Before-and-after object lists
--- START ---

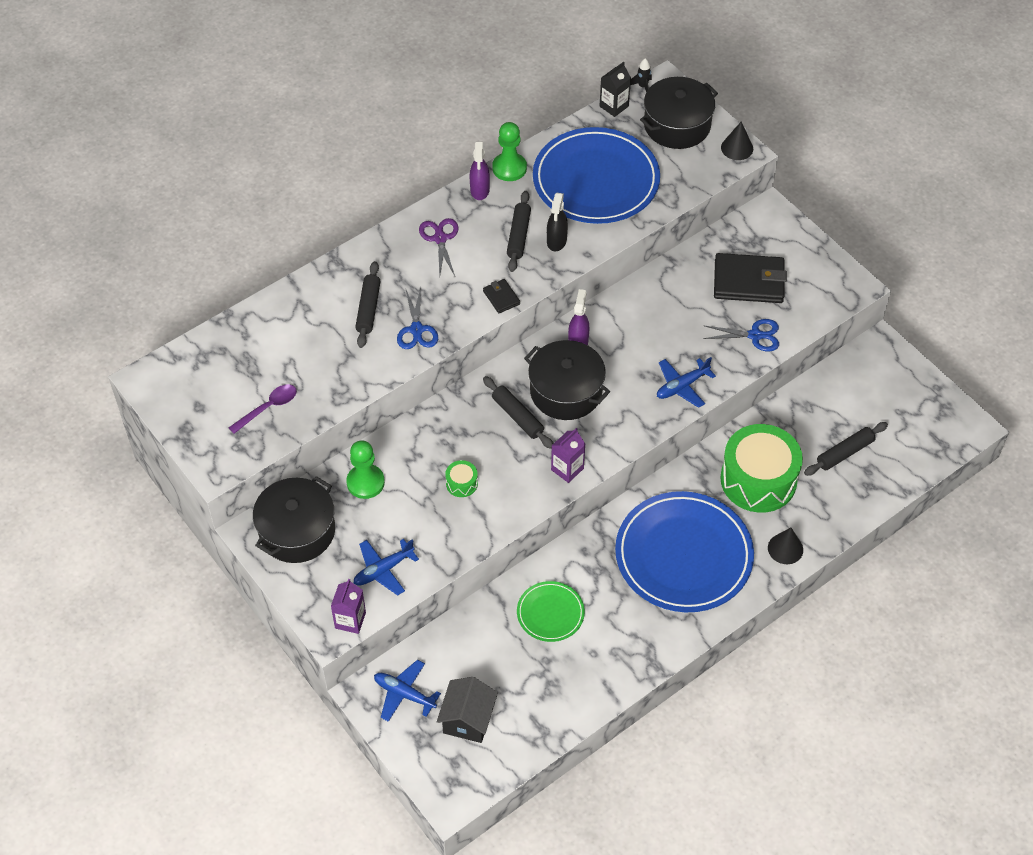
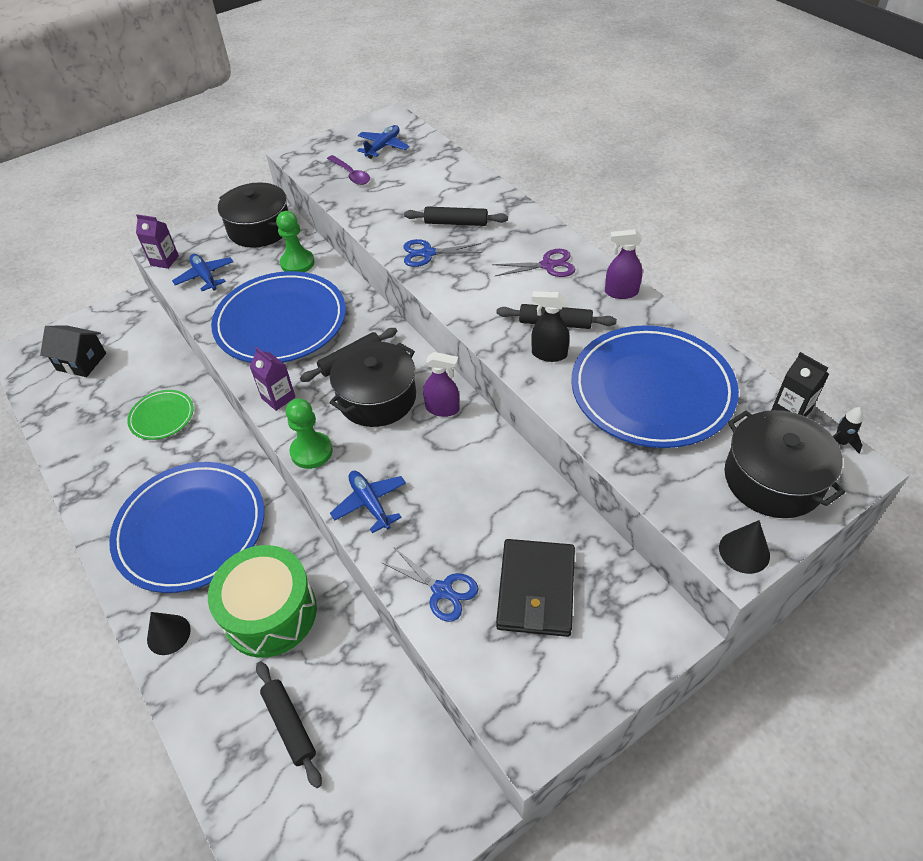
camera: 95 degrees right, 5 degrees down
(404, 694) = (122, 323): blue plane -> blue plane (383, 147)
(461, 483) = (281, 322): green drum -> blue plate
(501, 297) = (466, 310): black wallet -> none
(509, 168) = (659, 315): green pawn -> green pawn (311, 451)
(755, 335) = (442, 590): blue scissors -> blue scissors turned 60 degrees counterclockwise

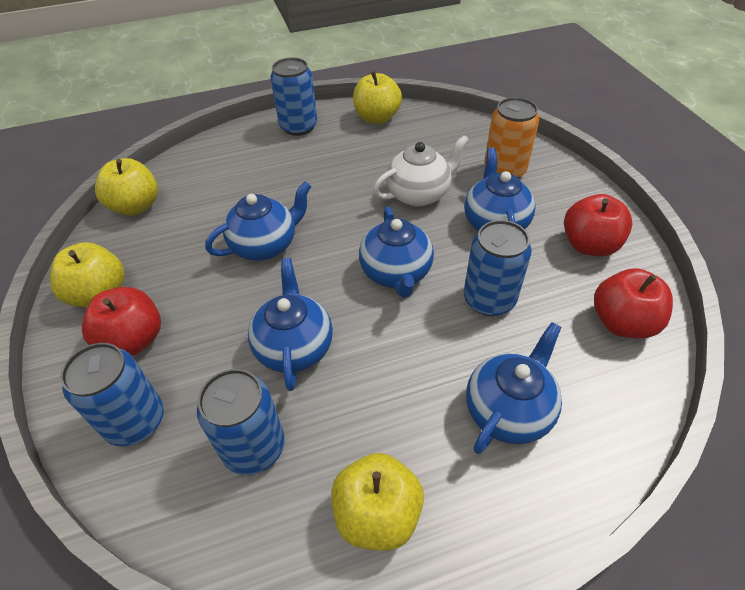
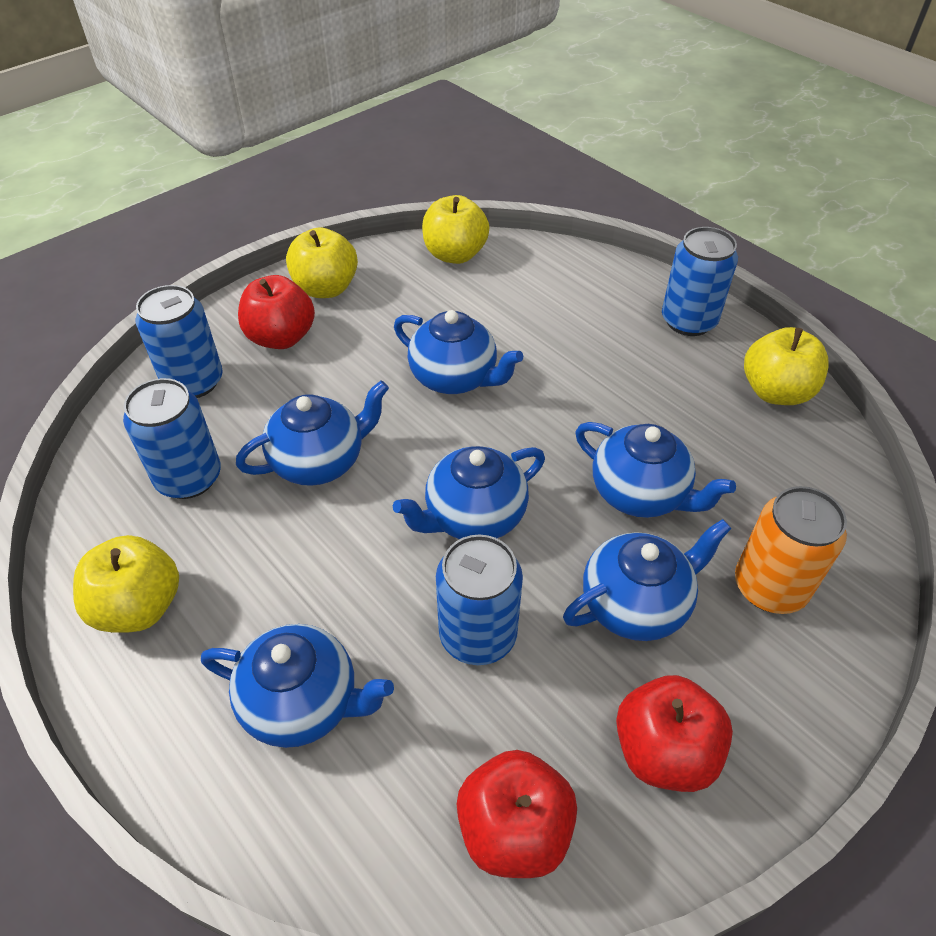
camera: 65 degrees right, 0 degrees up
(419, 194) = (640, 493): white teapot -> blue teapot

--- END ---

What this task involves
All the records need to be set down word for word, with the images left out.

Task result
camera: 95 degrees right, 5 degrees down
(404, 694) = (122, 323): blue plane -> blue plane (383, 147)
(461, 483) = (281, 322): green drum -> blue plate
(501, 297) = (466, 310): black wallet -> none
(509, 168) = (659, 315): green pawn -> green pawn (311, 451)
(755, 335) = (442, 590): blue scissors -> blue scissors turned 60 degrees counterclockwise

camera: 65 degrees right, 0 degrees up
(419, 194) = (640, 493): white teapot -> blue teapot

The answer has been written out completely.